> [Task statement]: Below are the records. Reproduce exactly the lines from the one containing "[(513,266),(512,236),(478,237),(479,267),(513,266)]" through the final line, and omit any pictures.

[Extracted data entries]
────────────────────────────────────────

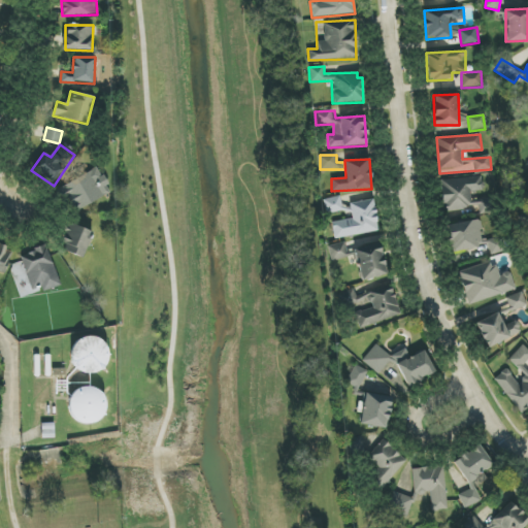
[(54,189),(61,203),(69,199),(74,210),(110,193),(99,168),(54,189)]
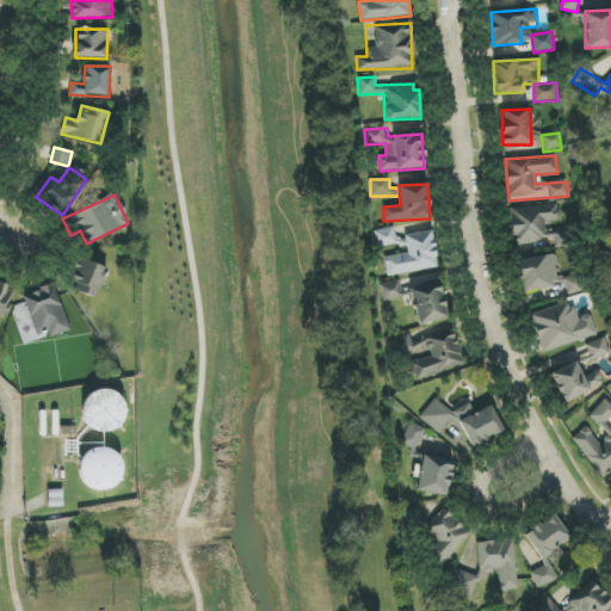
[(513,244),(554,240),(555,248),(567,247),(565,229),(547,230),(547,221),(560,220),(559,204),(511,209),(513,244)]
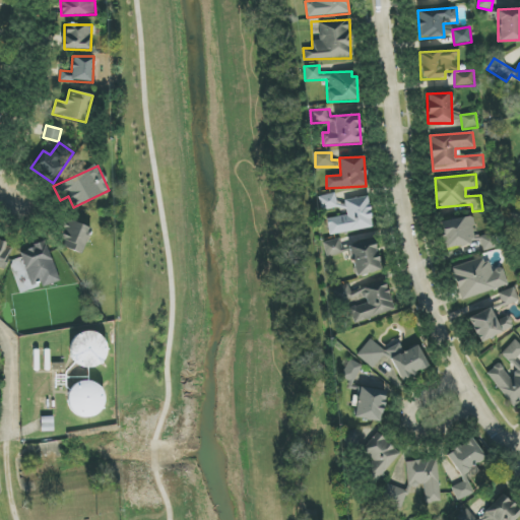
[(327,218),(328,234),(372,229),(368,197),(344,200),(346,216),(327,218)]
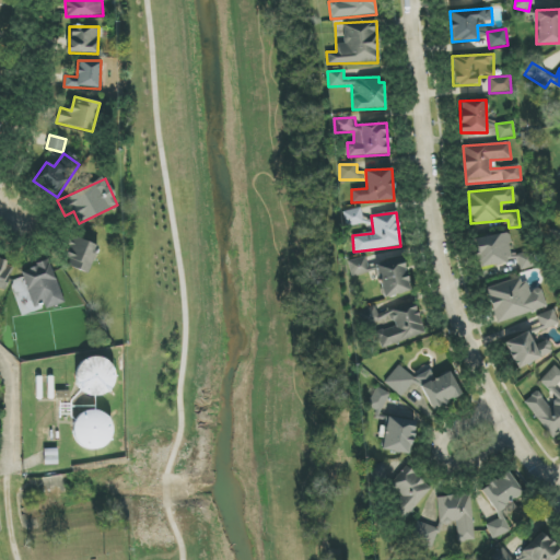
[(559,222),(549,228),(557,244),(559,242),(559,222)]
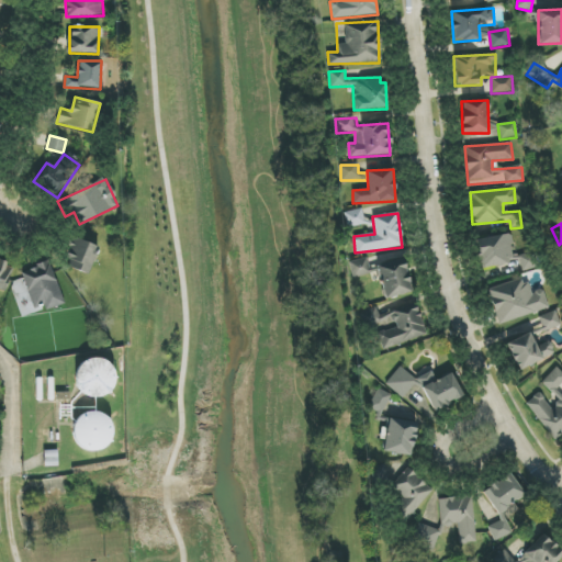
[(513,266),(512,236),(478,237),(479,267),(513,266)]
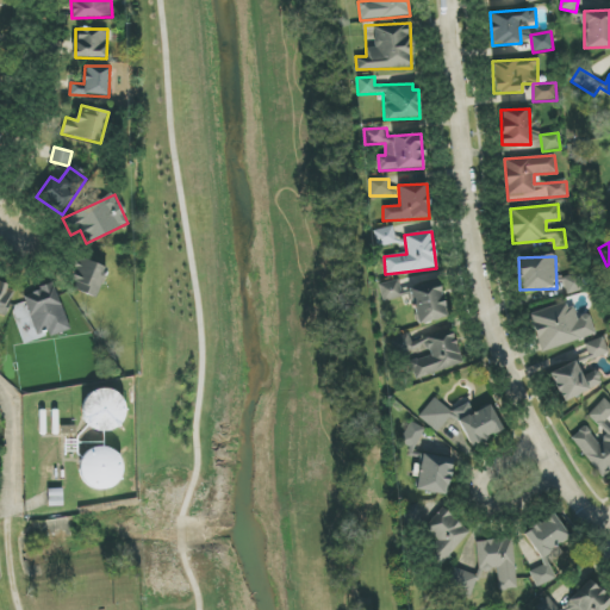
[(107,268),(81,257),(69,288),(95,299),(107,268)]
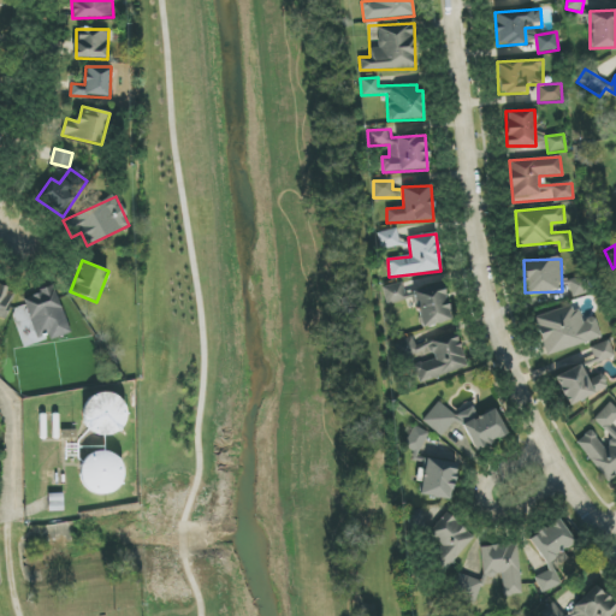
[(569,279),(572,296),(586,295),(585,277),(569,279)]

────────────────────────────────────────

> [Solution to this exercise]:
[(513,266),(512,236),(478,237),(479,267),(513,266)]
[(107,268),(81,257),(69,288),(95,299),(107,268)]
[(569,279),(572,296),(586,295),(585,277),(569,279)]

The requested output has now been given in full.